# Work required:
Each record below needs to be written out exactly as it reads.
━━━━━ Material for this exercise ━━━━━
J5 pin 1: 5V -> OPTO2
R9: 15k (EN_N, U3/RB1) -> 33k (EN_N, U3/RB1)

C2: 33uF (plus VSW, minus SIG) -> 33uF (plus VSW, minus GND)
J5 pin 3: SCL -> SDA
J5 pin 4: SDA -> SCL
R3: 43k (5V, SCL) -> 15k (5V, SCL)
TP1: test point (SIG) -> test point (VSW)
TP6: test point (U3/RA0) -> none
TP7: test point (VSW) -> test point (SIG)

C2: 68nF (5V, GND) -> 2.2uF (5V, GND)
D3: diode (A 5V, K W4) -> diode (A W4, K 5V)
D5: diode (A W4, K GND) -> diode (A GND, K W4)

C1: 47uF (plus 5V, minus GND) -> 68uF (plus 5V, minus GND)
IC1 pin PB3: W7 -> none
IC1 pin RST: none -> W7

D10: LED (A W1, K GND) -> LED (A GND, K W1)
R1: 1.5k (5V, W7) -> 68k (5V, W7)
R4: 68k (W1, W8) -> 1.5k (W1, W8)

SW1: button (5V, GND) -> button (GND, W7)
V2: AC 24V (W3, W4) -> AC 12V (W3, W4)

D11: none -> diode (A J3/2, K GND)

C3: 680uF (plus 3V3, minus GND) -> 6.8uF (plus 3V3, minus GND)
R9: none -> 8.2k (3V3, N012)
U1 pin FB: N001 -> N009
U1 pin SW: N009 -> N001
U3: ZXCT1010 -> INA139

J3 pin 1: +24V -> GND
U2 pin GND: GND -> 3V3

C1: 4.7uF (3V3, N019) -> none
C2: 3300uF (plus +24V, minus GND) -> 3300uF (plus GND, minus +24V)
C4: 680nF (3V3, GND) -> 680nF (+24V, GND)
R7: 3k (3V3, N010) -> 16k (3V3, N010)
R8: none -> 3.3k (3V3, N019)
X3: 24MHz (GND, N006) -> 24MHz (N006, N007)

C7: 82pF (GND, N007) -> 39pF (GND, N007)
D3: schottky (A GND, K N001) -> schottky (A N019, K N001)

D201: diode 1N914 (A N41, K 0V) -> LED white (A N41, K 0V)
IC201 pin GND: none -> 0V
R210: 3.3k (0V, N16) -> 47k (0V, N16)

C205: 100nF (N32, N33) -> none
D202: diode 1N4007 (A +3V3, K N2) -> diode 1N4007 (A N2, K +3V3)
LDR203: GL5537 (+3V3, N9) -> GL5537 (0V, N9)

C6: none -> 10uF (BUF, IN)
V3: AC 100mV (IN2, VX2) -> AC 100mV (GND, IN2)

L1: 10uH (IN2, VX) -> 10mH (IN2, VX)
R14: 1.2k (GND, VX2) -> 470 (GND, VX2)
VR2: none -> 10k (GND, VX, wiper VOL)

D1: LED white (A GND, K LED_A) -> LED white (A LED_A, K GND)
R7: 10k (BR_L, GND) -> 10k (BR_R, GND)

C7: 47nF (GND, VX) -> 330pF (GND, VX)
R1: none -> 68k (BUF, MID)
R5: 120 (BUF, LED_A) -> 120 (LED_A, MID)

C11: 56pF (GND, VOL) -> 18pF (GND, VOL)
━━━━━
# Written response:
J5 pin 1: 5V -> OPTO2
R9: 15k (EN_N, U3/RB1) -> 33k (EN_N, U3/RB1)

C2: 33uF (plus VSW, minus SIG) -> 33uF (plus VSW, minus GND)
J5 pin 3: SCL -> SDA
J5 pin 4: SDA -> SCL
R3: 43k (5V, SCL) -> 15k (5V, SCL)
TP1: test point (SIG) -> test point (VSW)
TP6: test point (U3/RA0) -> none
TP7: test point (VSW) -> test point (SIG)

C2: 68nF (5V, GND) -> 2.2uF (5V, GND)
D3: diode (A 5V, K W4) -> diode (A W4, K 5V)
D5: diode (A W4, K GND) -> diode (A GND, K W4)

C1: 47uF (plus 5V, minus GND) -> 68uF (plus 5V, minus GND)
IC1 pin PB3: W7 -> none
IC1 pin RST: none -> W7

D10: LED (A W1, K GND) -> LED (A GND, K W1)
R1: 1.5k (5V, W7) -> 68k (5V, W7)
R4: 68k (W1, W8) -> 1.5k (W1, W8)

SW1: button (5V, GND) -> button (GND, W7)
V2: AC 24V (W3, W4) -> AC 12V (W3, W4)

D11: none -> diode (A J3/2, K GND)

C3: 680uF (plus 3V3, minus GND) -> 6.8uF (plus 3V3, minus GND)
R9: none -> 8.2k (3V3, N012)
U1 pin FB: N001 -> N009
U1 pin SW: N009 -> N001
U3: ZXCT1010 -> INA139

J3 pin 1: +24V -> GND
U2 pin GND: GND -> 3V3

C1: 4.7uF (3V3, N019) -> none
C2: 3300uF (plus +24V, minus GND) -> 3300uF (plus GND, minus +24V)
C4: 680nF (3V3, GND) -> 680nF (+24V, GND)
R7: 3k (3V3, N010) -> 16k (3V3, N010)
R8: none -> 3.3k (3V3, N019)
X3: 24MHz (GND, N006) -> 24MHz (N006, N007)

C7: 82pF (GND, N007) -> 39pF (GND, N007)
D3: schottky (A GND, K N001) -> schottky (A N019, K N001)

D201: diode 1N914 (A N41, K 0V) -> LED white (A N41, K 0V)
IC201 pin GND: none -> 0V
R210: 3.3k (0V, N16) -> 47k (0V, N16)

C205: 100nF (N32, N33) -> none
D202: diode 1N4007 (A +3V3, K N2) -> diode 1N4007 (A N2, K +3V3)
LDR203: GL5537 (+3V3, N9) -> GL5537 (0V, N9)

C6: none -> 10uF (BUF, IN)
V3: AC 100mV (IN2, VX2) -> AC 100mV (GND, IN2)

L1: 10uH (IN2, VX) -> 10mH (IN2, VX)
R14: 1.2k (GND, VX2) -> 470 (GND, VX2)
VR2: none -> 10k (GND, VX, wiper VOL)

D1: LED white (A GND, K LED_A) -> LED white (A LED_A, K GND)
R7: 10k (BR_L, GND) -> 10k (BR_R, GND)

C7: 47nF (GND, VX) -> 330pF (GND, VX)
R1: none -> 68k (BUF, MID)
R5: 120 (BUF, LED_A) -> 120 (LED_A, MID)

C11: 56pF (GND, VOL) -> 18pF (GND, VOL)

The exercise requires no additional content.